### Entries supplied ###
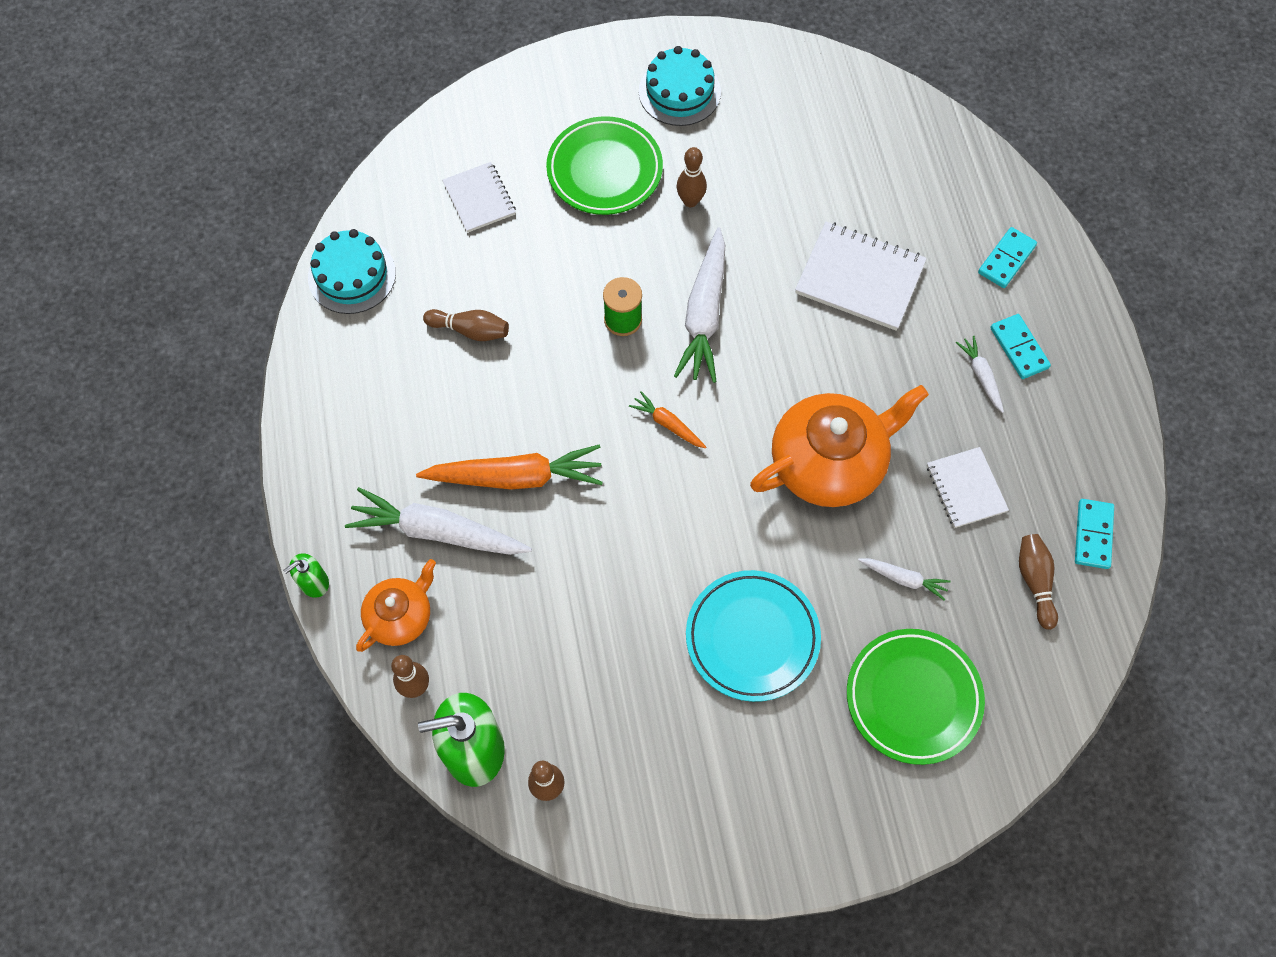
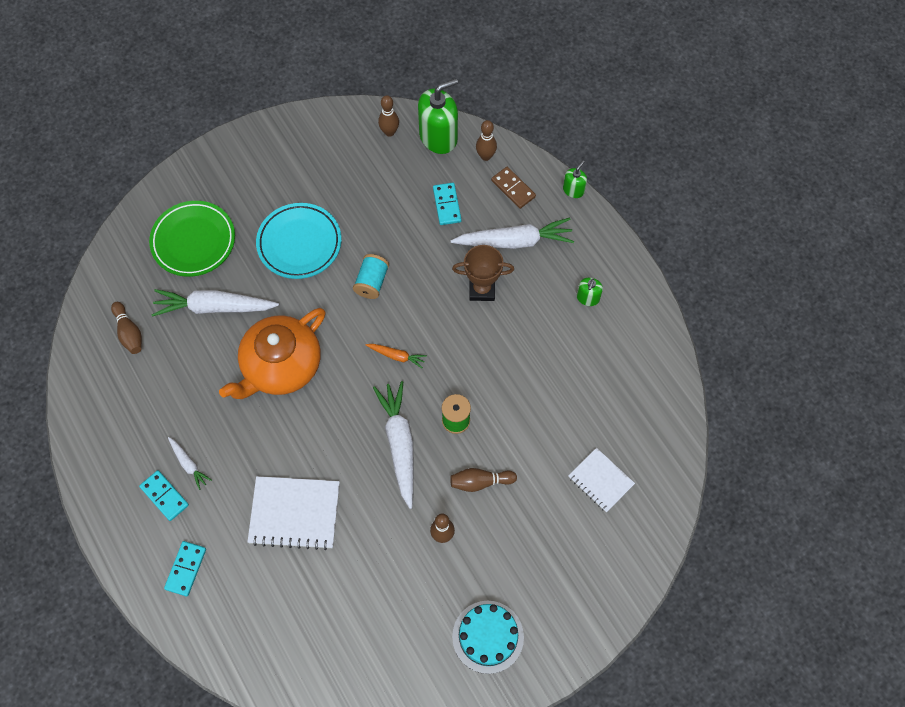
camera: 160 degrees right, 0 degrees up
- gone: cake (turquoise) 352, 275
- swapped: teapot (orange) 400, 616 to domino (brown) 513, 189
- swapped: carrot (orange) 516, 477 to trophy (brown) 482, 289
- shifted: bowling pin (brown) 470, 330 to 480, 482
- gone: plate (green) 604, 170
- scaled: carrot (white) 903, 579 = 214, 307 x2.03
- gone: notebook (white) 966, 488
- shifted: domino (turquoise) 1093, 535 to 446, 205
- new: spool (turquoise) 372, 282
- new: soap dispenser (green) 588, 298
###
# Problem to solve
Copy the records exactly. Skip any pictures.

# Problem solution
camera: 160 degrees right, 0 degrees up
- gone: cake (turquoise) 352, 275
- swapped: teapot (orange) 400, 616 to domino (brown) 513, 189
- swapped: carrot (orange) 516, 477 to trophy (brown) 482, 289
- shifted: bowling pin (brown) 470, 330 to 480, 482
- gone: plate (green) 604, 170
- scaled: carrot (white) 903, 579 = 214, 307 x2.03
- gone: notebook (white) 966, 488
- shifted: domino (turquoise) 1093, 535 to 446, 205
- new: spool (turquoise) 372, 282
- new: soap dispenser (green) 588, 298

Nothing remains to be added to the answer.